Entries provided:
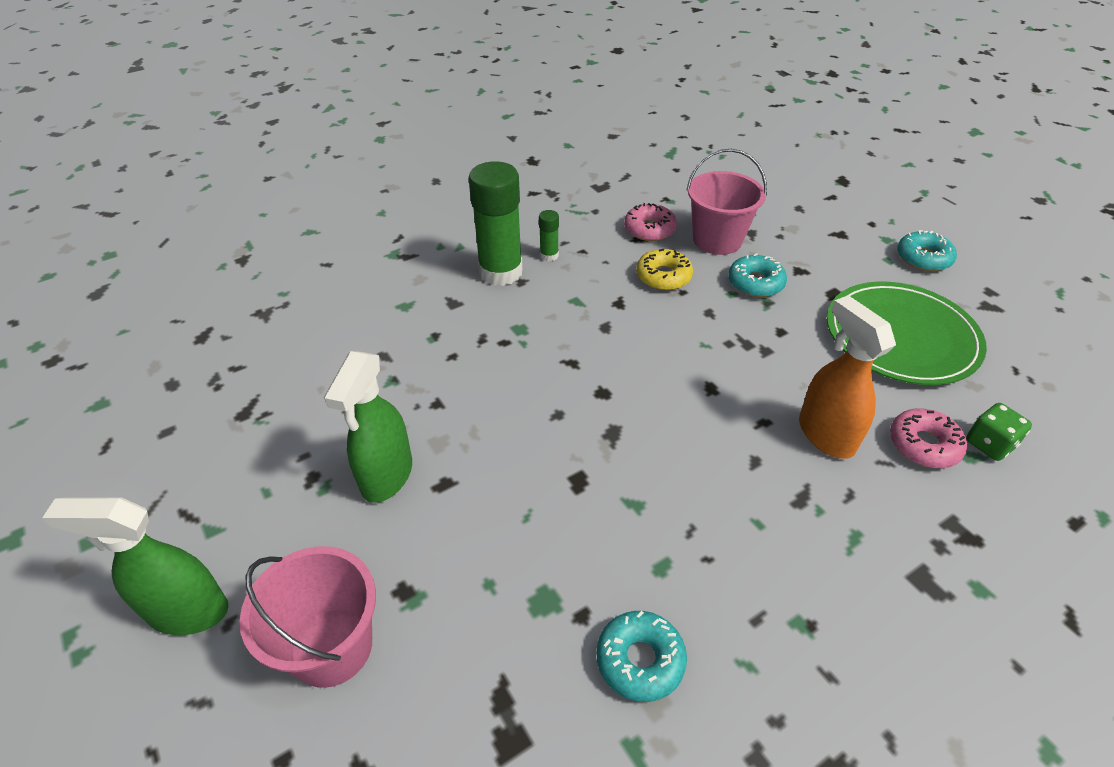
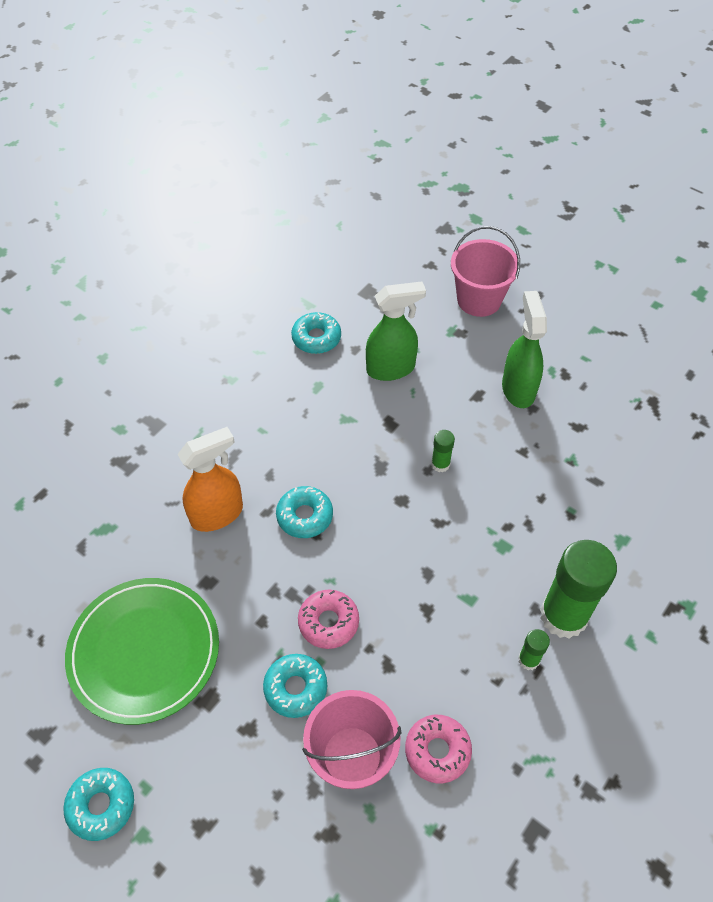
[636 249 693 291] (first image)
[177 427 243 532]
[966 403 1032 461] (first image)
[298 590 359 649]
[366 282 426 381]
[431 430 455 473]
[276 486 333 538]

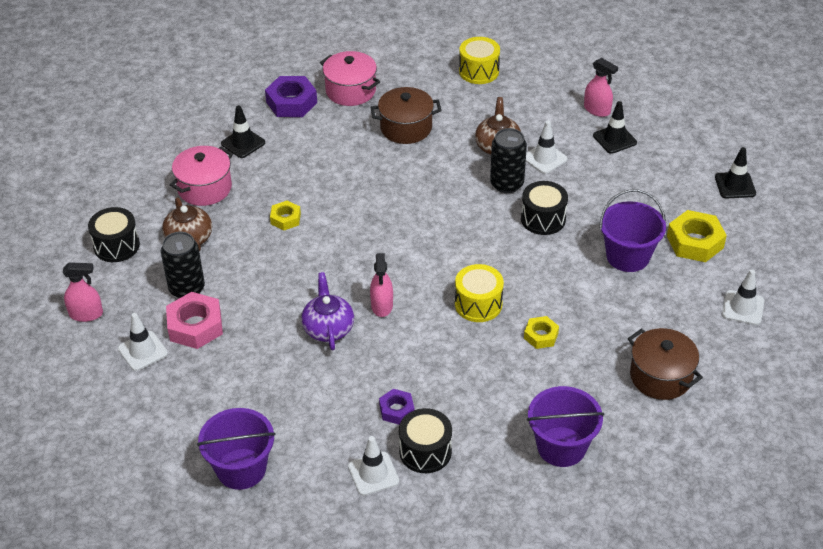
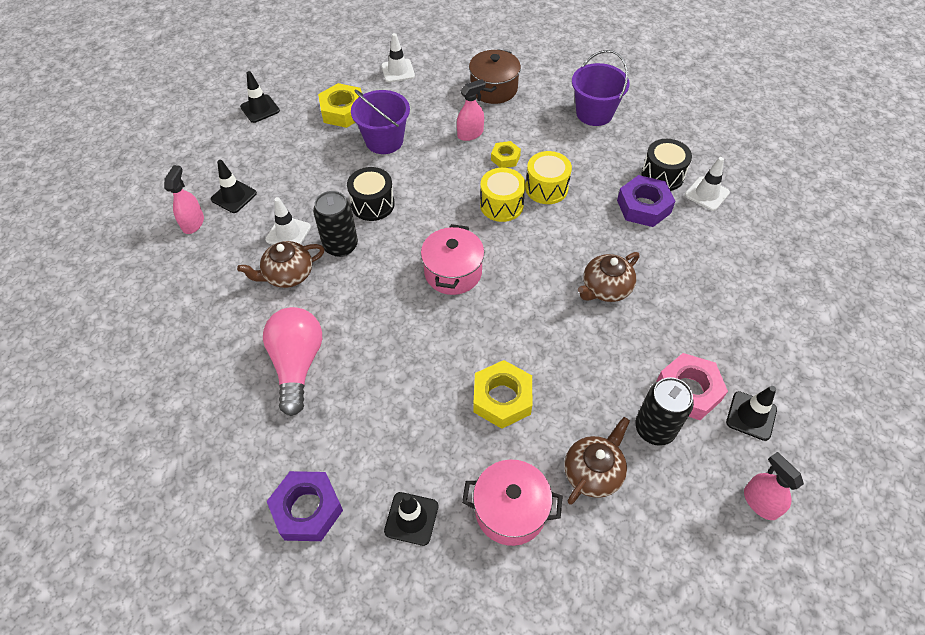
[525 151 572 204]
[421 224 484 295]
[263 307 322 416]
[473 360 532 429]
[88 207 140 262] (first image)
[457 79 486 141]
[578 252 639 302]
[726 386 777 441]
[617 175 675 227]
[197 408 276 490] (first image)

Assigned task:
Nothing should be returned except the lines from the one containing "[726 386 777 441]" through the last line of the data, each restated word for word.

Worked solution:
[726 386 777 441]
[617 175 675 227]
[197 408 276 490] (first image)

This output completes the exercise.